* What you are asked to do *
Would you retype the entries from the first line to the line bearing "IC3: OR 74HC32", both included, leaving out every picture?

* Dataset entries *
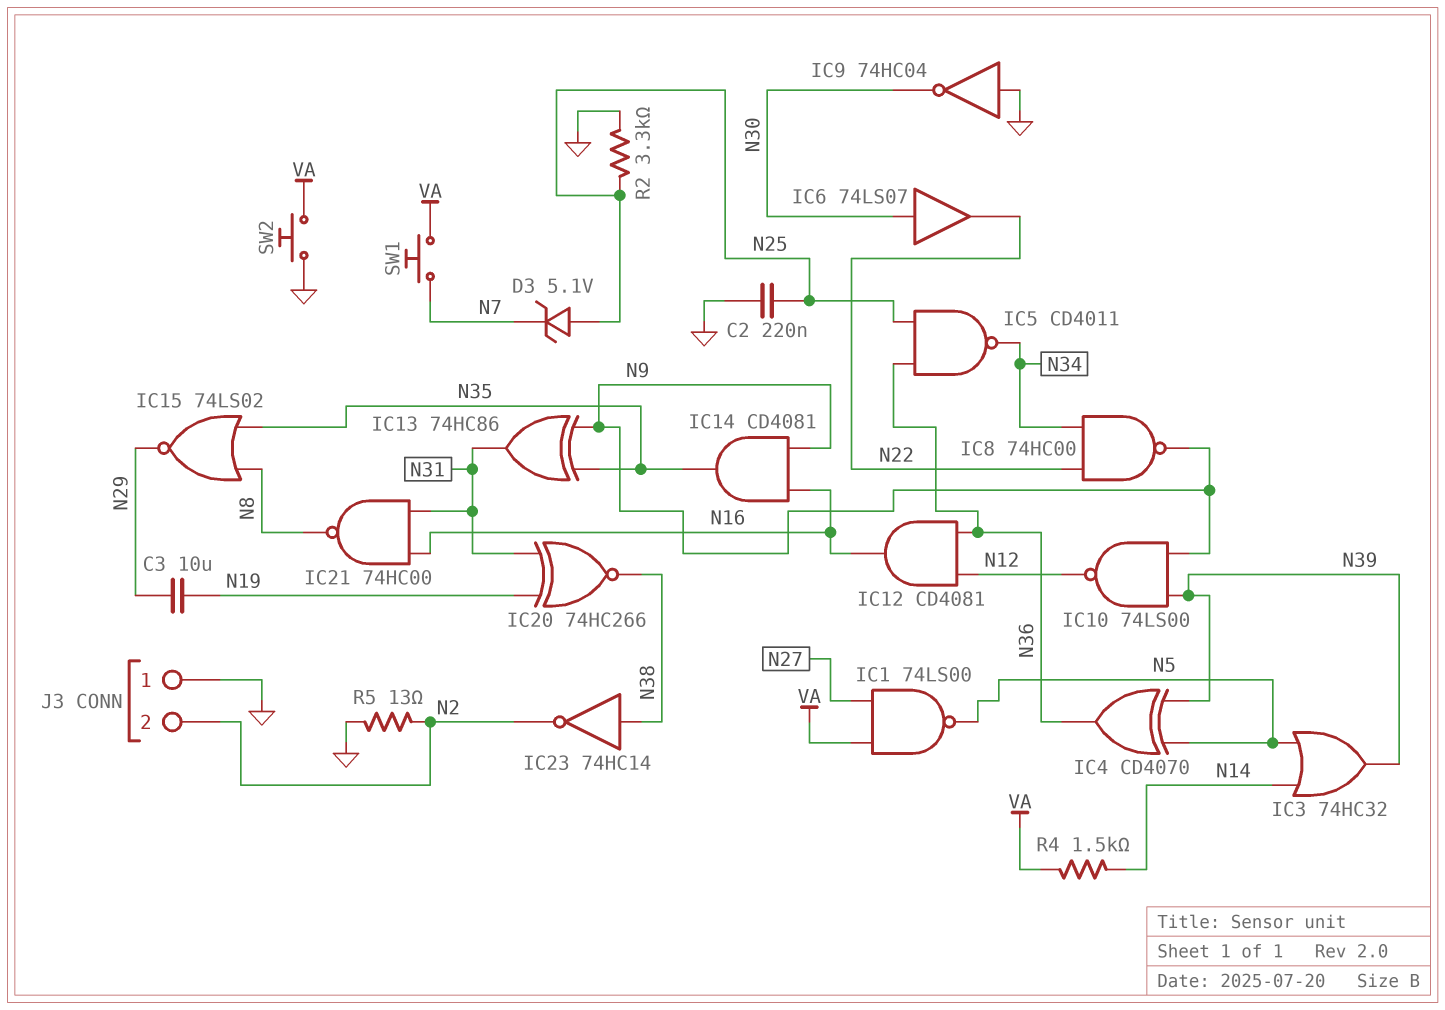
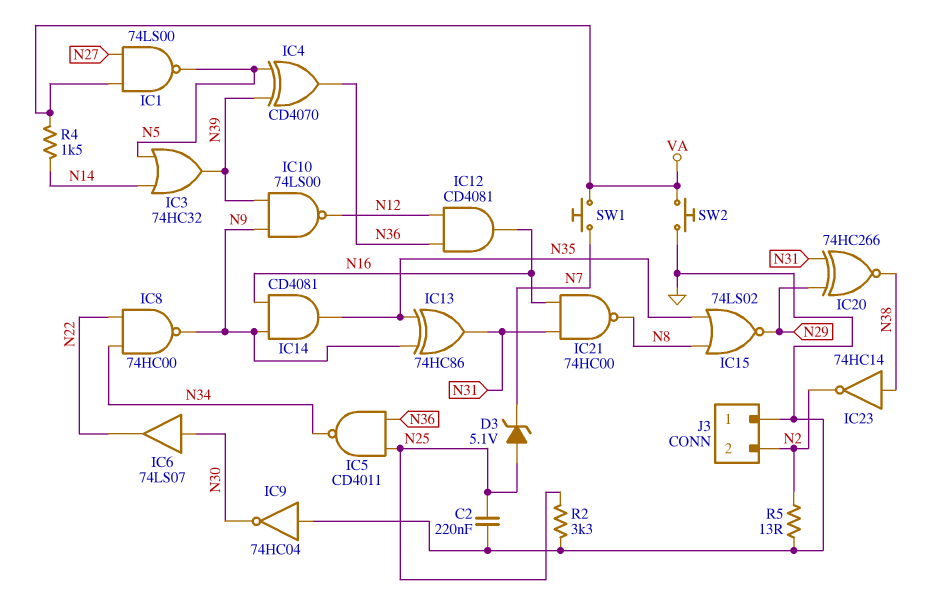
C3: 10uF (N19, N29) -> none
IC20: XNOR 74HC266 (in N19, in N31, out N38) -> XNOR 74HC266 (in N29, in N31, out N38)

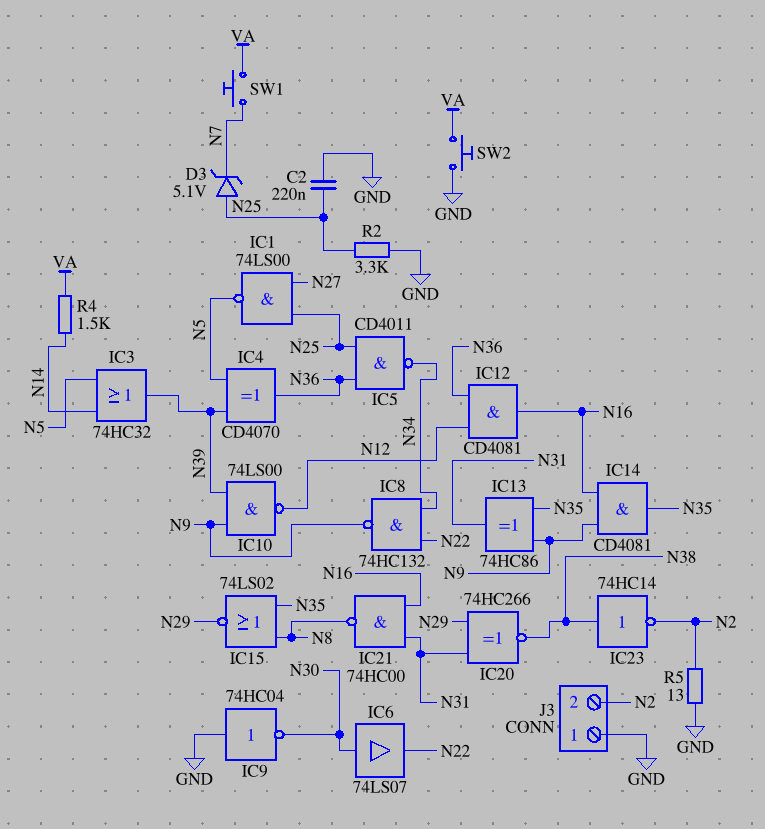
IC1: NAND 74LS00 (in N27, in VA, out N5) -> NAND 74LS00 (in N25, in N27, out N5)
IC8: NAND 74HC00 (in N22, in N34, out N9) -> NAND 74HC132 (in N22, in N34, out N9)

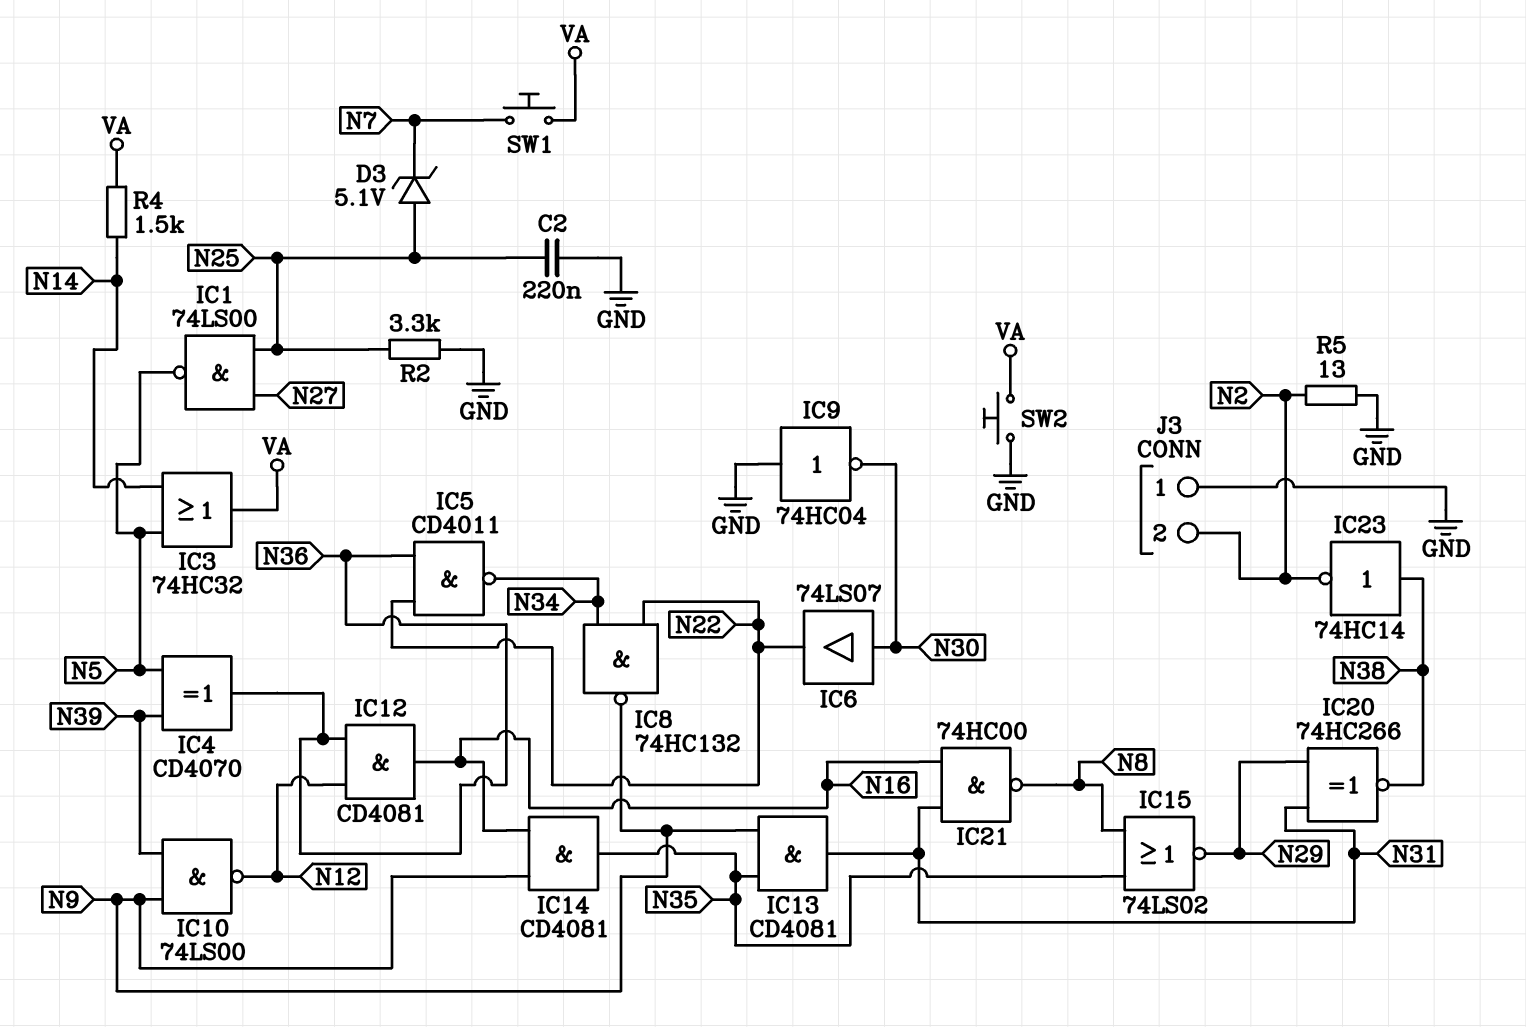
IC3: OR 74HC32 (in N5, in N14, out N39) -> OR 74HC32 (in N5, in N14, out VA)
IC5: NAND CD4011 (in N25, in N36, out N34) -> NAND CD4011 (in N22, in N36, out N34)
IC13: XOR 74HC86 (in N9, in N35, out N31) -> AND CD4081 (in N9, in N35, out N31)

* Reply *
C3: 10uF (N19, N29) -> none
IC20: XNOR 74HC266 (in N19, in N31, out N38) -> XNOR 74HC266 (in N29, in N31, out N38)

IC1: NAND 74LS00 (in N27, in VA, out N5) -> NAND 74LS00 (in N25, in N27, out N5)
IC8: NAND 74HC00 (in N22, in N34, out N9) -> NAND 74HC132 (in N22, in N34, out N9)

IC3: OR 74HC32 (in N5, in N14, out N39) -> OR 74HC32 (in N5, in N14, out VA)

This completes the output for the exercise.